### Task
Once you find the line with "camera: 75 degrees left, 15 degrees up" in the entries below, return exactly every line from it through the line with "(331, 252) = (341, 191): white nut -> none".

### Provided data
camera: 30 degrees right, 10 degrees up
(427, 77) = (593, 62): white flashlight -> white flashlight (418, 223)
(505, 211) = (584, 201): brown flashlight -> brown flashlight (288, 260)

...

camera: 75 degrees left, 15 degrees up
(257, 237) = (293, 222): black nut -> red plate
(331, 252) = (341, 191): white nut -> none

### Answer for this exercise
camera: 75 degrees left, 15 degrees up
(257, 237) = (293, 222): black nut -> red plate
(331, 252) = (341, 191): white nut -> none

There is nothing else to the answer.